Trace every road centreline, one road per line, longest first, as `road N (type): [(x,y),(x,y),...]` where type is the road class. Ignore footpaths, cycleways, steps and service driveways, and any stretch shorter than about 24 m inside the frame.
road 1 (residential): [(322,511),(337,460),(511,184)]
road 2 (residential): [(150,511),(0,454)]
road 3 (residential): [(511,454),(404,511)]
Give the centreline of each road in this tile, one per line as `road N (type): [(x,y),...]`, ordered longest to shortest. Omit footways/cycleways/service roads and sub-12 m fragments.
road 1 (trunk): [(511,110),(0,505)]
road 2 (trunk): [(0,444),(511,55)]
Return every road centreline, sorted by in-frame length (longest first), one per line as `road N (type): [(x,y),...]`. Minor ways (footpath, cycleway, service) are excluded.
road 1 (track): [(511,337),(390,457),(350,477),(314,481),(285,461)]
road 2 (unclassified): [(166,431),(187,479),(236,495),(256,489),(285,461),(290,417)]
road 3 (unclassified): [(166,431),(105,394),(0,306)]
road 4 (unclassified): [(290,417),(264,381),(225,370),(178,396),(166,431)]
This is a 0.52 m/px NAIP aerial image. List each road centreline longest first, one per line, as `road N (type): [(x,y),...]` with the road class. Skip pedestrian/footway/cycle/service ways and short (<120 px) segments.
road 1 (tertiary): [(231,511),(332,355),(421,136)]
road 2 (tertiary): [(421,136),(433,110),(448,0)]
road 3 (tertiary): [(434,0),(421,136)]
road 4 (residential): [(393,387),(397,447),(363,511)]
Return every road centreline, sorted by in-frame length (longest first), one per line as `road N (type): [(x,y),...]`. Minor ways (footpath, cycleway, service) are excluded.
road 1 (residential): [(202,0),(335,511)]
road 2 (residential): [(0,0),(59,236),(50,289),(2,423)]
┄┄┄┄┄┄┄┄┄┄
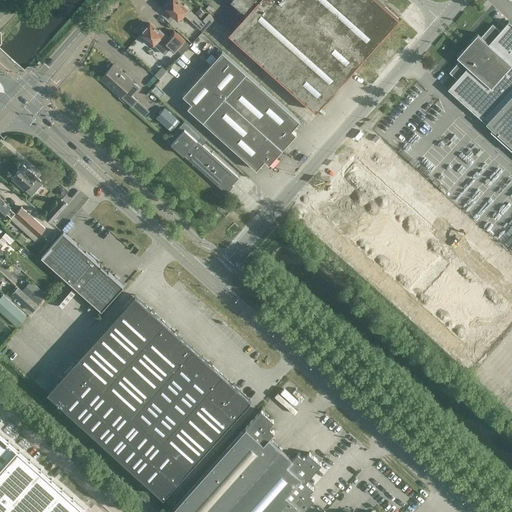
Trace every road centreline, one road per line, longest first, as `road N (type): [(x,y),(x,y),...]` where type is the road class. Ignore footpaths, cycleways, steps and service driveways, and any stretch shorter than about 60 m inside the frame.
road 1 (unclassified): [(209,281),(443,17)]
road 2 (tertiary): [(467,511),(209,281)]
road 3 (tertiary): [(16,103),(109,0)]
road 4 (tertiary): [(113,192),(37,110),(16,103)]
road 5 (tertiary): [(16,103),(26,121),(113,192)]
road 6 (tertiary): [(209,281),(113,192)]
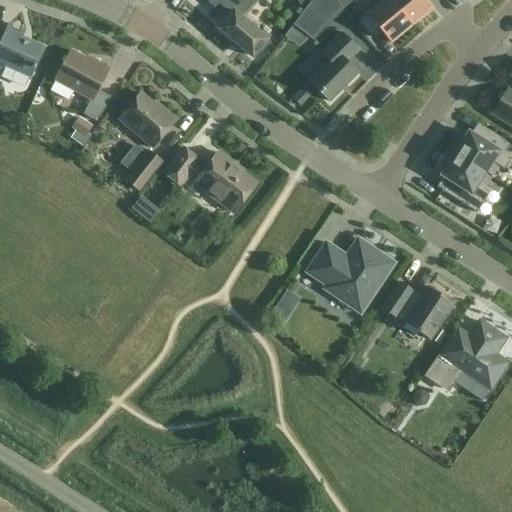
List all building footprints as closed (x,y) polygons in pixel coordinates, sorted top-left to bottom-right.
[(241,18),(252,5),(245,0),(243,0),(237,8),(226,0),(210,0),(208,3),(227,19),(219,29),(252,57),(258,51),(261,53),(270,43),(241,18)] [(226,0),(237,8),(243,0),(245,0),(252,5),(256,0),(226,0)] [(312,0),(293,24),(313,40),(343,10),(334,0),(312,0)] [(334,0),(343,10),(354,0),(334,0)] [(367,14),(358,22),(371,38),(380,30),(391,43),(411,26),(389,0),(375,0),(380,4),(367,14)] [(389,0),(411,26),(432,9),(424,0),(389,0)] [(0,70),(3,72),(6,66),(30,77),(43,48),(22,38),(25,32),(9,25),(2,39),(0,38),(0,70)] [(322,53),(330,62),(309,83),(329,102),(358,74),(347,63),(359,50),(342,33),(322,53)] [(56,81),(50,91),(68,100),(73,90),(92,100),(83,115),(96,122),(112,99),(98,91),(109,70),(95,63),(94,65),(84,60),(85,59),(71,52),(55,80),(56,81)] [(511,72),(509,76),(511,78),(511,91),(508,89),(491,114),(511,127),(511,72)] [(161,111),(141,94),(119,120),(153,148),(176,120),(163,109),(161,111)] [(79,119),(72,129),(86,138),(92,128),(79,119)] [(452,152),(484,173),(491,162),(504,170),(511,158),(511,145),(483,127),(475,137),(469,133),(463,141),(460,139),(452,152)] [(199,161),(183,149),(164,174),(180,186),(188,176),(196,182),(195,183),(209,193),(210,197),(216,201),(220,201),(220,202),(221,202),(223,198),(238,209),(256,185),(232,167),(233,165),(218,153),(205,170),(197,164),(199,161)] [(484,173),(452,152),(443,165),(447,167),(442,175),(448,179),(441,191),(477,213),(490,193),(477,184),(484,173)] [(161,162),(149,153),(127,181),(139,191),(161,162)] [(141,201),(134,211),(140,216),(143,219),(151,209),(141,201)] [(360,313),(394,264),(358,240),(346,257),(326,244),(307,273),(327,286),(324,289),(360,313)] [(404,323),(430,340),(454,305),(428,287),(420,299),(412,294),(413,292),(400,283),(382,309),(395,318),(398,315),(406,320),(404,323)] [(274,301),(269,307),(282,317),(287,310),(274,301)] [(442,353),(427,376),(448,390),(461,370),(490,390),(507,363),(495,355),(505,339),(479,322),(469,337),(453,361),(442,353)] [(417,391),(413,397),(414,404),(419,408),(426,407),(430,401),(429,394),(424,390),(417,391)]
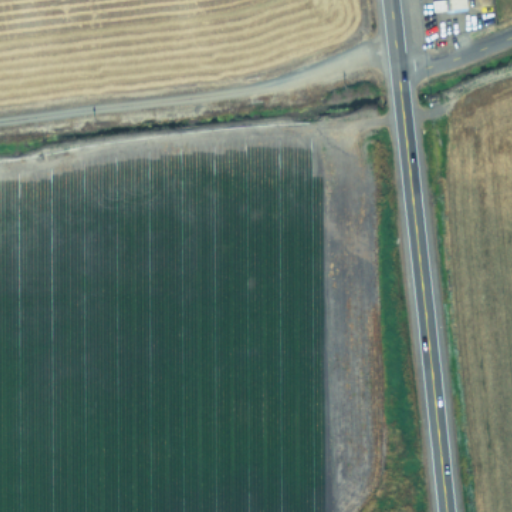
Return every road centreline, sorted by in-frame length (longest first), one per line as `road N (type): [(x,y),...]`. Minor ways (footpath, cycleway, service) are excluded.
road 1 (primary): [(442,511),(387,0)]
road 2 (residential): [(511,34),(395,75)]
┄┄┄┄┄┄┄┄┄┄
- _INSTRUCTIONS FOR THE TASK_:
Collect every line of the rows above that contains the word "List".

- _RESPONSE_:
This is a 0.52 m/px NAIP aerial image. List each road centreline longest first, one per line, as `road N (type): [(x,y),...]` with the road class. Skip pedestrian/footway/cycle/service ways and short (<120 px) segments.
List all building footprints as closed (x,y) polygons in pixel coordinates, sorted top-left to bottom-right.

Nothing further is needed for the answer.